===== Given records

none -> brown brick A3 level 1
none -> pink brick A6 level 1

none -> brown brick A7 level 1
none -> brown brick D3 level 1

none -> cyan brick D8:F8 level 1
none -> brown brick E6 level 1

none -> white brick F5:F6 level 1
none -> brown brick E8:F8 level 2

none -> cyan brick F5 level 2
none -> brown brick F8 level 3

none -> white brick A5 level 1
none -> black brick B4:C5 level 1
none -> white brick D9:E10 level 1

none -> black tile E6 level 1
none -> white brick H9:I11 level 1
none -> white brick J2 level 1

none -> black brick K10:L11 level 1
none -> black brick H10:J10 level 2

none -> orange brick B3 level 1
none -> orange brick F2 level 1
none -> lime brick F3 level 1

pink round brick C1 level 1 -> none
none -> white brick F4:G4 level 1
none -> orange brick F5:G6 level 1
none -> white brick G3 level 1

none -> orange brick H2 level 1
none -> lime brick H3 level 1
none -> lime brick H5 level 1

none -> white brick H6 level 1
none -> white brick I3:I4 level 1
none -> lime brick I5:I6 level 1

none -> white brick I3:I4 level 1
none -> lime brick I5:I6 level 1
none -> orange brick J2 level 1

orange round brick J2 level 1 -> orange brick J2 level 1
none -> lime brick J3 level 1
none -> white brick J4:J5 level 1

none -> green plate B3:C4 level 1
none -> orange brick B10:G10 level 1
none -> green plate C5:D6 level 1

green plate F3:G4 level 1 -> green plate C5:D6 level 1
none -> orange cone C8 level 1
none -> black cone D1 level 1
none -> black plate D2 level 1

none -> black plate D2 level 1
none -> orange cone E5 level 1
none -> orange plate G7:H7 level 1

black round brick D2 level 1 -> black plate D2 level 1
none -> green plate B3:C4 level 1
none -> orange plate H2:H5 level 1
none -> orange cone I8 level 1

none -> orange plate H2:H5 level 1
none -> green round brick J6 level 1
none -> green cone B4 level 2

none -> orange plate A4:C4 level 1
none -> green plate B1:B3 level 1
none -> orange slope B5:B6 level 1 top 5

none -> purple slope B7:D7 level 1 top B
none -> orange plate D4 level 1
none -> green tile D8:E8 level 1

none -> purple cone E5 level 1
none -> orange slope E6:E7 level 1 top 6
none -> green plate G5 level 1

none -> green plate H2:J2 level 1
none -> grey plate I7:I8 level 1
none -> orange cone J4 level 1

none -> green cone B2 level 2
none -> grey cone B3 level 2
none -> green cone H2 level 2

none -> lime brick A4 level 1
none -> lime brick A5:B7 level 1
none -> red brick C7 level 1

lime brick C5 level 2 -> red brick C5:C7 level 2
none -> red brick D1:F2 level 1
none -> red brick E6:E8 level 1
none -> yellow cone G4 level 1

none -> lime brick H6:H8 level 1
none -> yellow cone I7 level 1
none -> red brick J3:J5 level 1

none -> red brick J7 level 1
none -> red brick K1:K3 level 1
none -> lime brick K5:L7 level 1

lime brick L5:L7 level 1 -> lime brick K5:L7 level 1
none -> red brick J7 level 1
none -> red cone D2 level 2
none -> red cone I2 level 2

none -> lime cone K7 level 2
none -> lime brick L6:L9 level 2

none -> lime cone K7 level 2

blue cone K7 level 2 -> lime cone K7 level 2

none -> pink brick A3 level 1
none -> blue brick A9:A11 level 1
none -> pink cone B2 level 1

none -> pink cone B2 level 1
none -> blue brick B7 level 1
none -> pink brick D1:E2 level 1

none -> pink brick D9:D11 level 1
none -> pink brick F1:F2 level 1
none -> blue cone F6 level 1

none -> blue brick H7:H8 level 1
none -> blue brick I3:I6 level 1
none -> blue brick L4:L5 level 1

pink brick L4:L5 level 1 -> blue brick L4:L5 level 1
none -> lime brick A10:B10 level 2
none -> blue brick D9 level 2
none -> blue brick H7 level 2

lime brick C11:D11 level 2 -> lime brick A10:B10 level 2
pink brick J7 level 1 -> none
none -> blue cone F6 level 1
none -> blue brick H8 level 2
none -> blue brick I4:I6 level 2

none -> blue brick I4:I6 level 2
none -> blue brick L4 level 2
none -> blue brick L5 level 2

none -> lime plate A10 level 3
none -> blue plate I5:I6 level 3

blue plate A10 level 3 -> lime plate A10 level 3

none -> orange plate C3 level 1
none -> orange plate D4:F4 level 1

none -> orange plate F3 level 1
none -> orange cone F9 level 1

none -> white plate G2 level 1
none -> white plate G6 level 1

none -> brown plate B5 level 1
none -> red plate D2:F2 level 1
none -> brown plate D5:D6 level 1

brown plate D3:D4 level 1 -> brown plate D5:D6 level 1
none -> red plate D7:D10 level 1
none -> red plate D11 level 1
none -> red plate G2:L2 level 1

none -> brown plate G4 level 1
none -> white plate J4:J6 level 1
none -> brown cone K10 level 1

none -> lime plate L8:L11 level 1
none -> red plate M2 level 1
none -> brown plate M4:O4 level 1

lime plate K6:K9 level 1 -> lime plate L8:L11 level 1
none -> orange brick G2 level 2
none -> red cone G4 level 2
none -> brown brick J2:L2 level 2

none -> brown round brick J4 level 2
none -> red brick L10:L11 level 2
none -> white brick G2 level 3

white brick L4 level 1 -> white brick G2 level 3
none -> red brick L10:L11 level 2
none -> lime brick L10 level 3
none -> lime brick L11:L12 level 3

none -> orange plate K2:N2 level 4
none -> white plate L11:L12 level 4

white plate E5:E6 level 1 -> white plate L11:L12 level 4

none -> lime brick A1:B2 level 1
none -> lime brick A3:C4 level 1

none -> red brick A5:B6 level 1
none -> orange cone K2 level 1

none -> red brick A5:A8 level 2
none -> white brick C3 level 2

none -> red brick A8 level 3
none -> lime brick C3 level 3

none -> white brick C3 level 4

==========

**About this exercise:** For this task, set down the entire listing word for word.

**Exercise response:**
none -> brown brick A3 level 1
none -> pink brick A6 level 1

none -> brown brick A7 level 1
none -> brown brick D3 level 1

none -> cyan brick D8:F8 level 1
none -> brown brick E6 level 1

none -> white brick F5:F6 level 1
none -> brown brick E8:F8 level 2

none -> cyan brick F5 level 2
none -> brown brick F8 level 3

none -> white brick A5 level 1
none -> black brick B4:C5 level 1
none -> white brick D9:E10 level 1

none -> black tile E6 level 1
none -> white brick H9:I11 level 1
none -> white brick J2 level 1

none -> black brick K10:L11 level 1
none -> black brick H10:J10 level 2

none -> orange brick B3 level 1
none -> orange brick F2 level 1
none -> lime brick F3 level 1

pink round brick C1 level 1 -> none
none -> white brick F4:G4 level 1
none -> orange brick F5:G6 level 1
none -> white brick G3 level 1

none -> orange brick H2 level 1
none -> lime brick H3 level 1
none -> lime brick H5 level 1

none -> white brick H6 level 1
none -> white brick I3:I4 level 1
none -> lime brick I5:I6 level 1

none -> white brick I3:I4 level 1
none -> lime brick I5:I6 level 1
none -> orange brick J2 level 1

orange round brick J2 level 1 -> orange brick J2 level 1
none -> lime brick J3 level 1
none -> white brick J4:J5 level 1

none -> green plate B3:C4 level 1
none -> orange brick B10:G10 level 1
none -> green plate C5:D6 level 1

green plate F3:G4 level 1 -> green plate C5:D6 level 1
none -> orange cone C8 level 1
none -> black cone D1 level 1
none -> black plate D2 level 1

none -> black plate D2 level 1
none -> orange cone E5 level 1
none -> orange plate G7:H7 level 1

black round brick D2 level 1 -> black plate D2 level 1
none -> green plate B3:C4 level 1
none -> orange plate H2:H5 level 1
none -> orange cone I8 level 1

none -> orange plate H2:H5 level 1
none -> green round brick J6 level 1
none -> green cone B4 level 2

none -> orange plate A4:C4 level 1
none -> green plate B1:B3 level 1
none -> orange slope B5:B6 level 1 top 5

none -> purple slope B7:D7 level 1 top B
none -> orange plate D4 level 1
none -> green tile D8:E8 level 1

none -> purple cone E5 level 1
none -> orange slope E6:E7 level 1 top 6
none -> green plate G5 level 1

none -> green plate H2:J2 level 1
none -> grey plate I7:I8 level 1
none -> orange cone J4 level 1

none -> green cone B2 level 2
none -> grey cone B3 level 2
none -> green cone H2 level 2

none -> lime brick A4 level 1
none -> lime brick A5:B7 level 1
none -> red brick C7 level 1

lime brick C5 level 2 -> red brick C5:C7 level 2
none -> red brick D1:F2 level 1
none -> red brick E6:E8 level 1
none -> yellow cone G4 level 1

none -> lime brick H6:H8 level 1
none -> yellow cone I7 level 1
none -> red brick J3:J5 level 1

none -> red brick J7 level 1
none -> red brick K1:K3 level 1
none -> lime brick K5:L7 level 1

lime brick L5:L7 level 1 -> lime brick K5:L7 level 1
none -> red brick J7 level 1
none -> red cone D2 level 2
none -> red cone I2 level 2

none -> lime cone K7 level 2
none -> lime brick L6:L9 level 2

none -> lime cone K7 level 2

blue cone K7 level 2 -> lime cone K7 level 2

none -> pink brick A3 level 1
none -> blue brick A9:A11 level 1
none -> pink cone B2 level 1

none -> pink cone B2 level 1
none -> blue brick B7 level 1
none -> pink brick D1:E2 level 1

none -> pink brick D9:D11 level 1
none -> pink brick F1:F2 level 1
none -> blue cone F6 level 1

none -> blue brick H7:H8 level 1
none -> blue brick I3:I6 level 1
none -> blue brick L4:L5 level 1

pink brick L4:L5 level 1 -> blue brick L4:L5 level 1
none -> lime brick A10:B10 level 2
none -> blue brick D9 level 2
none -> blue brick H7 level 2

lime brick C11:D11 level 2 -> lime brick A10:B10 level 2
pink brick J7 level 1 -> none
none -> blue cone F6 level 1
none -> blue brick H8 level 2
none -> blue brick I4:I6 level 2

none -> blue brick I4:I6 level 2
none -> blue brick L4 level 2
none -> blue brick L5 level 2

none -> lime plate A10 level 3
none -> blue plate I5:I6 level 3

blue plate A10 level 3 -> lime plate A10 level 3

none -> orange plate C3 level 1
none -> orange plate D4:F4 level 1

none -> orange plate F3 level 1
none -> orange cone F9 level 1

none -> white plate G2 level 1
none -> white plate G6 level 1

none -> brown plate B5 level 1
none -> red plate D2:F2 level 1
none -> brown plate D5:D6 level 1

brown plate D3:D4 level 1 -> brown plate D5:D6 level 1
none -> red plate D7:D10 level 1
none -> red plate D11 level 1
none -> red plate G2:L2 level 1

none -> brown plate G4 level 1
none -> white plate J4:J6 level 1
none -> brown cone K10 level 1

none -> lime plate L8:L11 level 1
none -> red plate M2 level 1
none -> brown plate M4:O4 level 1

lime plate K6:K9 level 1 -> lime plate L8:L11 level 1
none -> orange brick G2 level 2
none -> red cone G4 level 2
none -> brown brick J2:L2 level 2

none -> brown round brick J4 level 2
none -> red brick L10:L11 level 2
none -> white brick G2 level 3

white brick L4 level 1 -> white brick G2 level 3
none -> red brick L10:L11 level 2
none -> lime brick L10 level 3
none -> lime brick L11:L12 level 3

none -> orange plate K2:N2 level 4
none -> white plate L11:L12 level 4

white plate E5:E6 level 1 -> white plate L11:L12 level 4

none -> lime brick A1:B2 level 1
none -> lime brick A3:C4 level 1

none -> red brick A5:B6 level 1
none -> orange cone K2 level 1

none -> red brick A5:A8 level 2
none -> white brick C3 level 2

none -> red brick A8 level 3
none -> lime brick C3 level 3

none -> white brick C3 level 4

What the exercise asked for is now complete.